Given records Start Marker

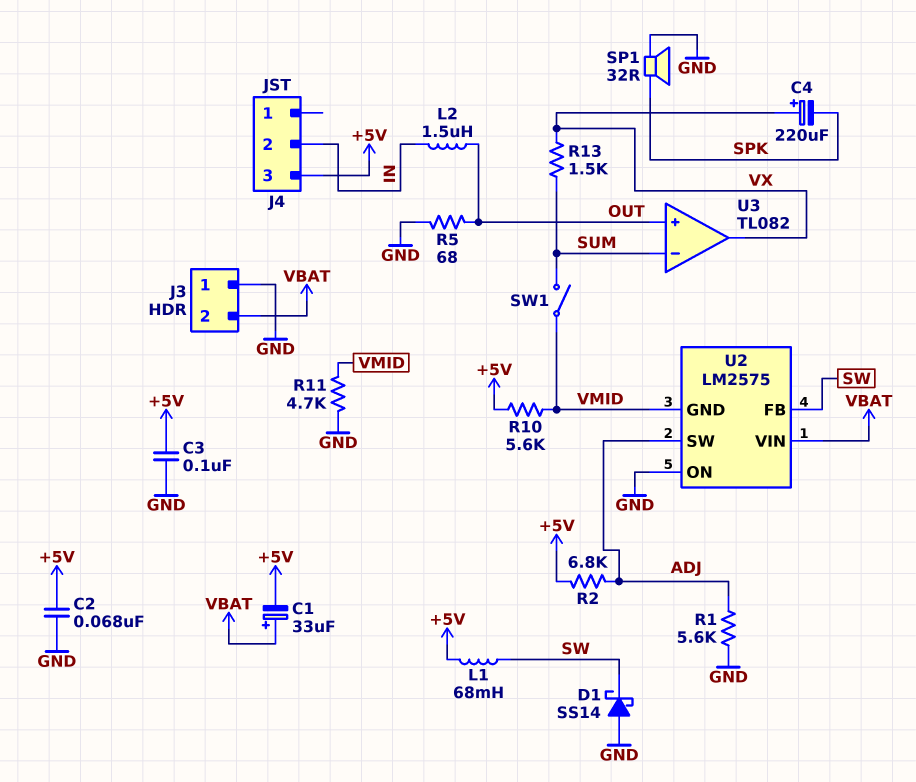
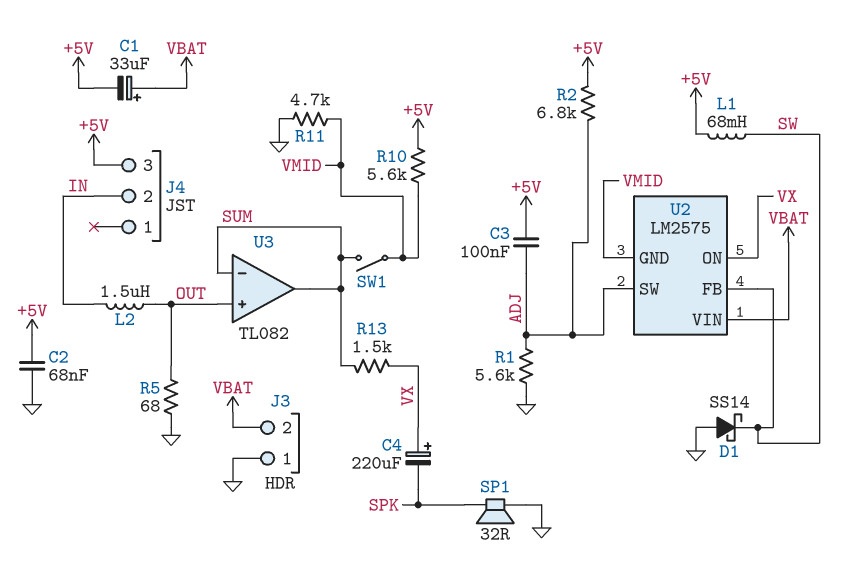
C3: 100nF (+5V, GND) -> 100nF (+5V, ADJ)
U2 pin ON: GND -> VX
U3 pin out: VX -> SUM

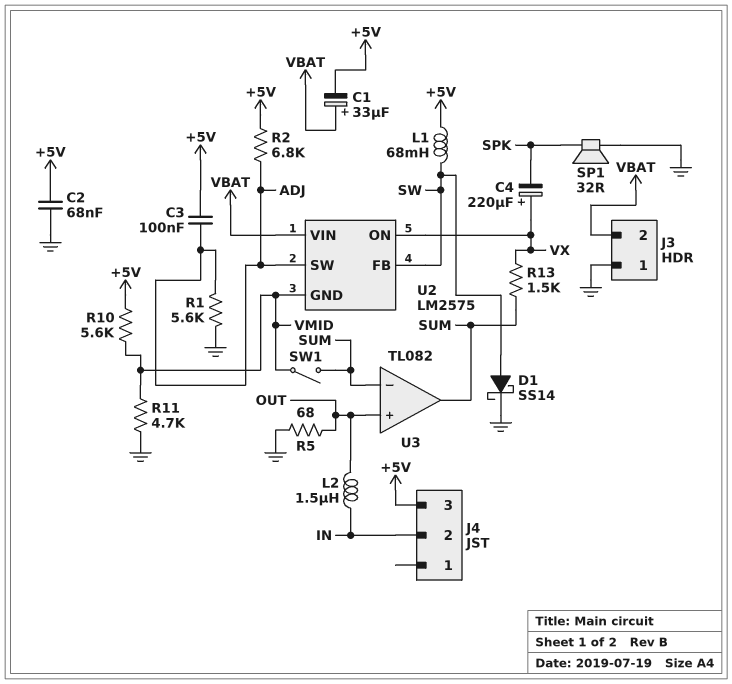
D1: schottky SS14 (A GND, K SW) -> schottky SS14 (A SW, K GND)

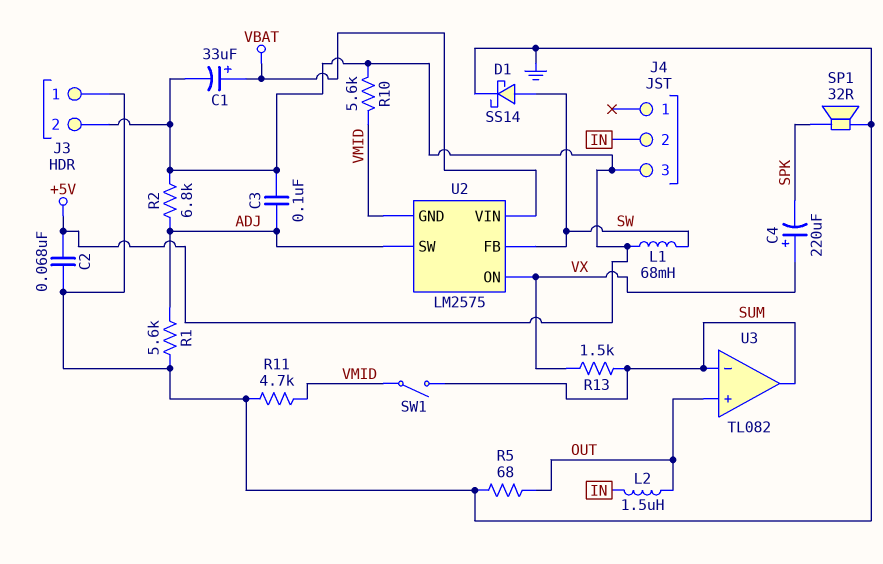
J3 pin 2: VBAT -> +5V

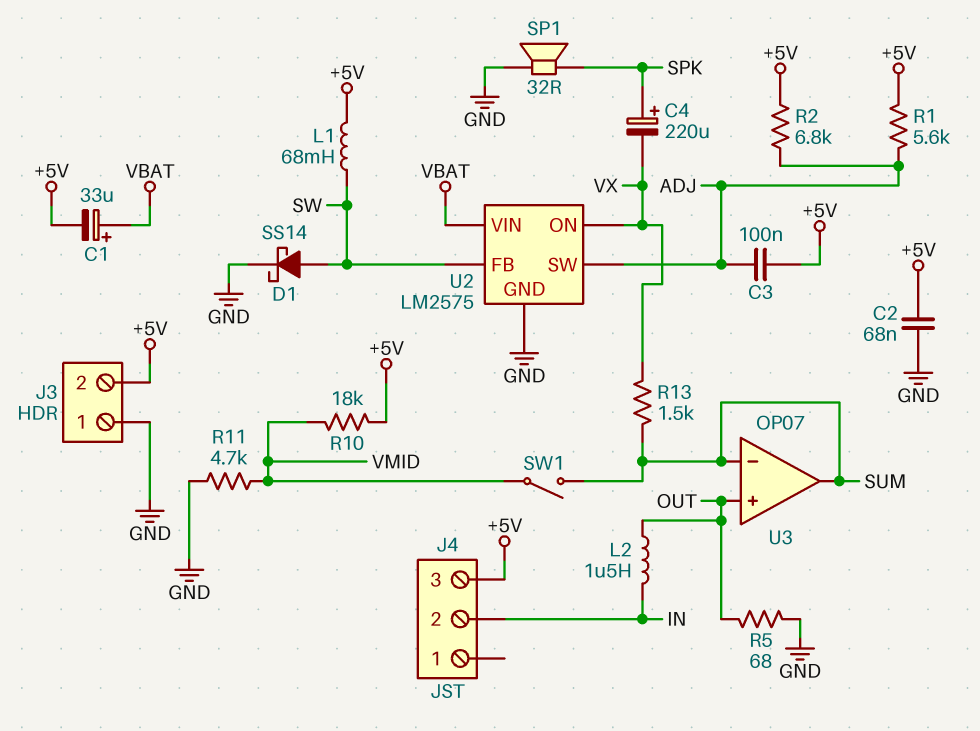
C4: 220uF (plus VX, minus SPK) -> 220uF (plus SPK, minus VX)
R1: 5.6k (ADJ, GND) -> 5.6k (+5V, ADJ)
R10: 5.6k (+5V, VMID) -> 18k (+5V, VMID)
U2 pin GND: VMID -> GND
U3: TL082 -> OP07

Given records End Marker

• _Problem requirements_:
Only the records are wanted, copied exactly, with the pictures dropped.

• _Answer to the problem_:
C3: 100nF (+5V, GND) -> 100nF (+5V, ADJ)
U2 pin ON: GND -> VX
U3 pin out: VX -> SUM

D1: schottky SS14 (A GND, K SW) -> schottky SS14 (A SW, K GND)

J3 pin 2: VBAT -> +5V

C4: 220uF (plus VX, minus SPK) -> 220uF (plus SPK, minus VX)
R1: 5.6k (ADJ, GND) -> 5.6k (+5V, ADJ)
R10: 5.6k (+5V, VMID) -> 18k (+5V, VMID)
U2 pin GND: VMID -> GND
U3: TL082 -> OP07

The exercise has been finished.